Content revision data:
=== Begin Enclosure ===
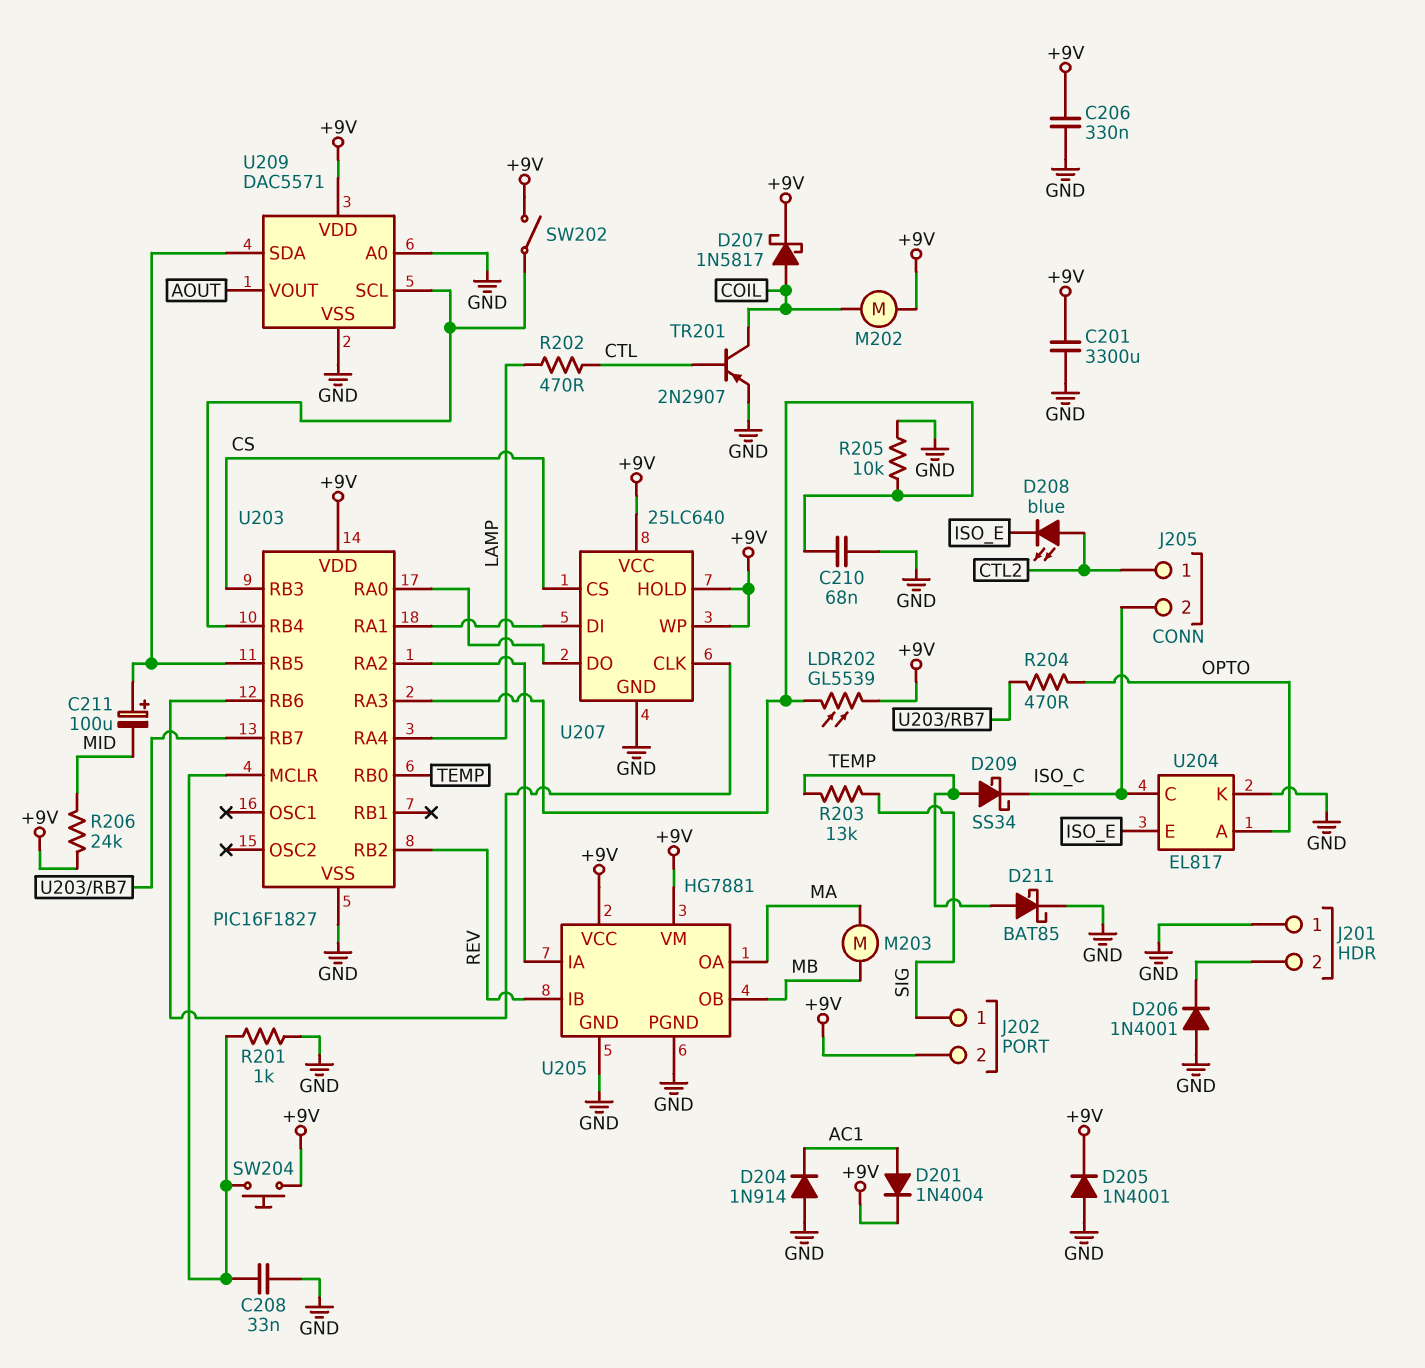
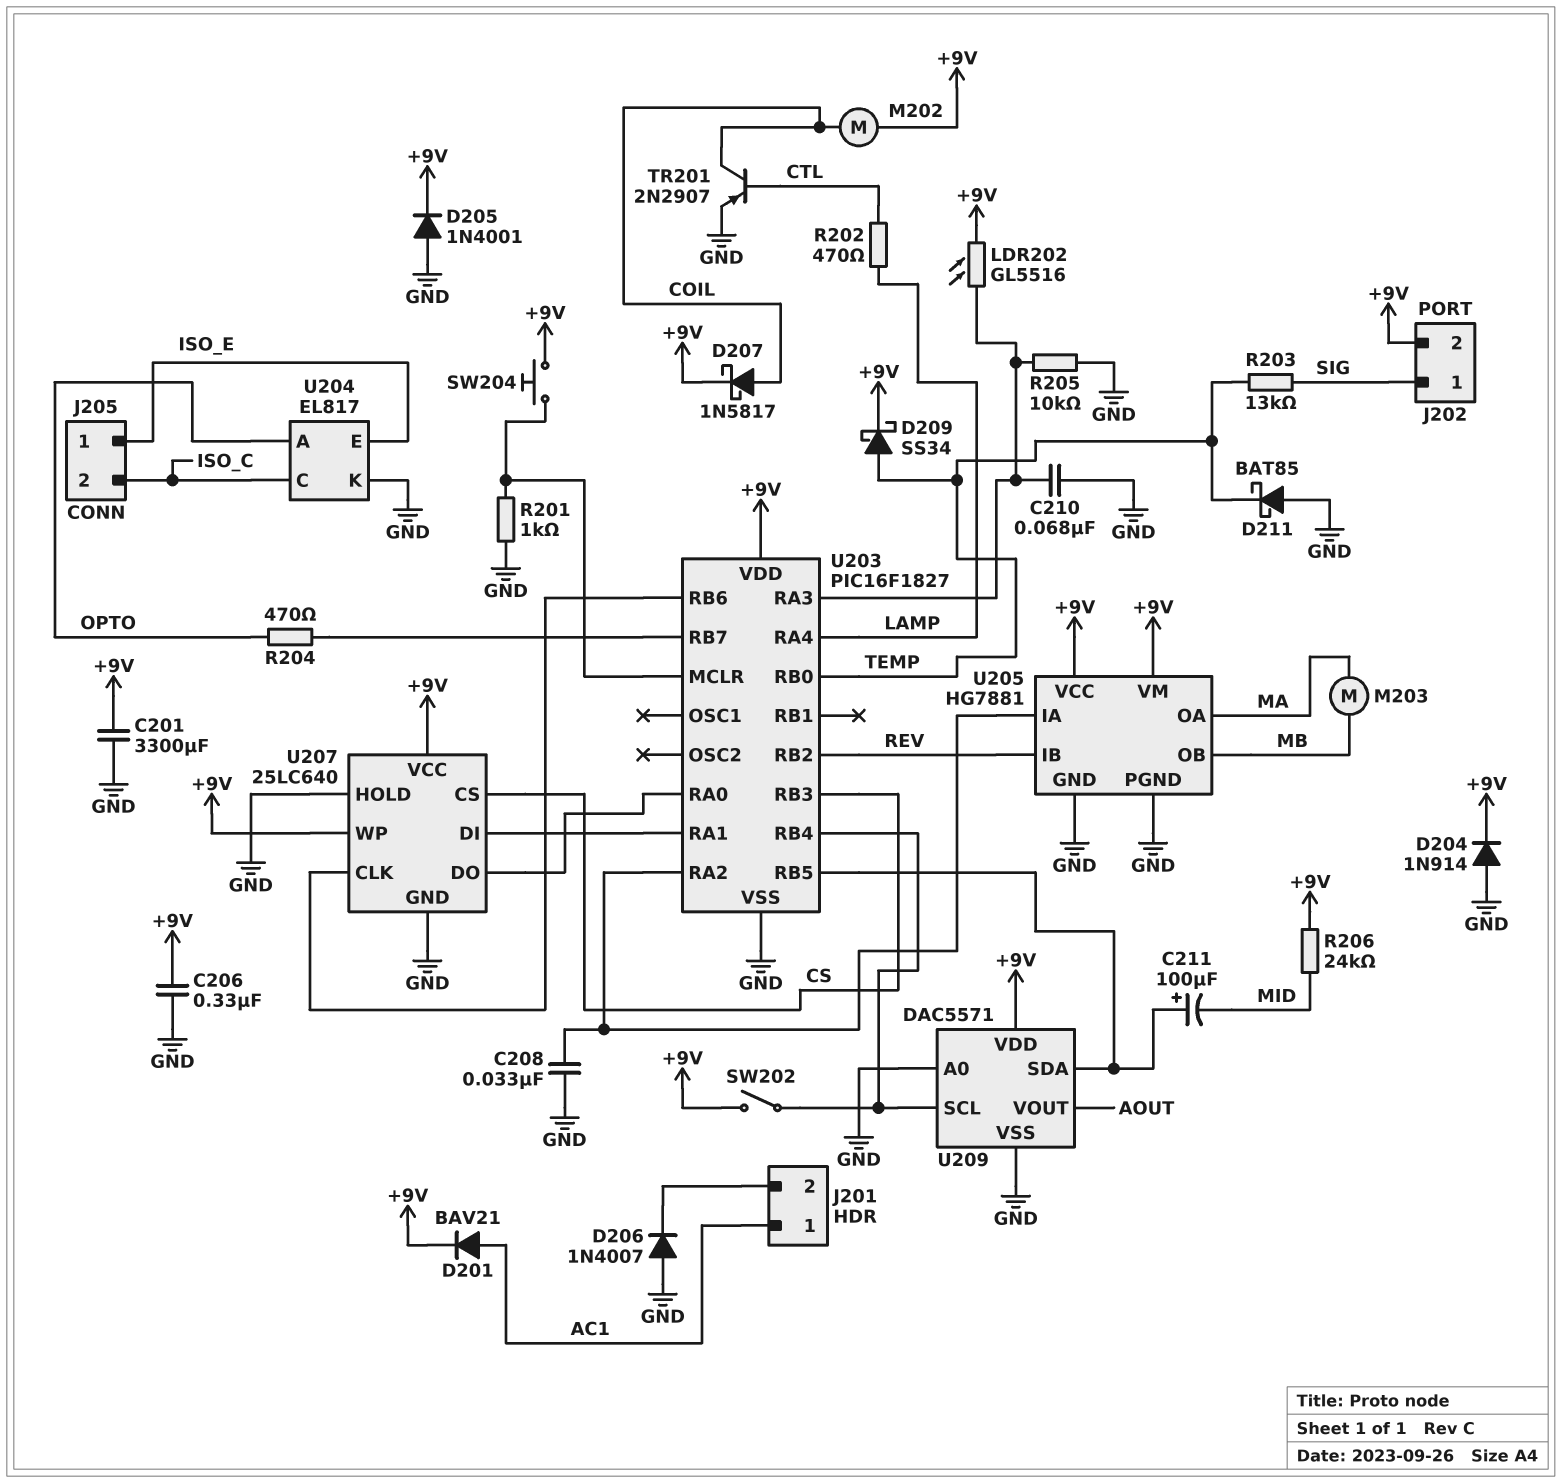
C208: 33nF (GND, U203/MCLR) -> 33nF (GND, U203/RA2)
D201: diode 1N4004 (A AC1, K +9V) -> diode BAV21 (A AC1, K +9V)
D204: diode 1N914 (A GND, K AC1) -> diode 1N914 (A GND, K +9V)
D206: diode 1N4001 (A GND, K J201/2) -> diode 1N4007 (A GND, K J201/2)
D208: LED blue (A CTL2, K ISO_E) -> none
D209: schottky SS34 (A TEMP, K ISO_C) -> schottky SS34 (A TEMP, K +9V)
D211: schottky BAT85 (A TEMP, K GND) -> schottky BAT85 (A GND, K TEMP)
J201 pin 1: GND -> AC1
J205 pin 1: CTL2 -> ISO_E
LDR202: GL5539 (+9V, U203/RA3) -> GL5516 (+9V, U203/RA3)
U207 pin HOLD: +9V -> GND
=== End Enclosure ===
_BRIEF_
Please write out every record above exactly, but leave the pictures out.

_ANSWER SECTION_
C208: 33nF (GND, U203/MCLR) -> 33nF (GND, U203/RA2)
D201: diode 1N4004 (A AC1, K +9V) -> diode BAV21 (A AC1, K +9V)
D204: diode 1N914 (A GND, K AC1) -> diode 1N914 (A GND, K +9V)
D206: diode 1N4001 (A GND, K J201/2) -> diode 1N4007 (A GND, K J201/2)
D208: LED blue (A CTL2, K ISO_E) -> none
D209: schottky SS34 (A TEMP, K ISO_C) -> schottky SS34 (A TEMP, K +9V)
D211: schottky BAT85 (A TEMP, K GND) -> schottky BAT85 (A GND, K TEMP)
J201 pin 1: GND -> AC1
J205 pin 1: CTL2 -> ISO_E
LDR202: GL5539 (+9V, U203/RA3) -> GL5516 (+9V, U203/RA3)
U207 pin HOLD: +9V -> GND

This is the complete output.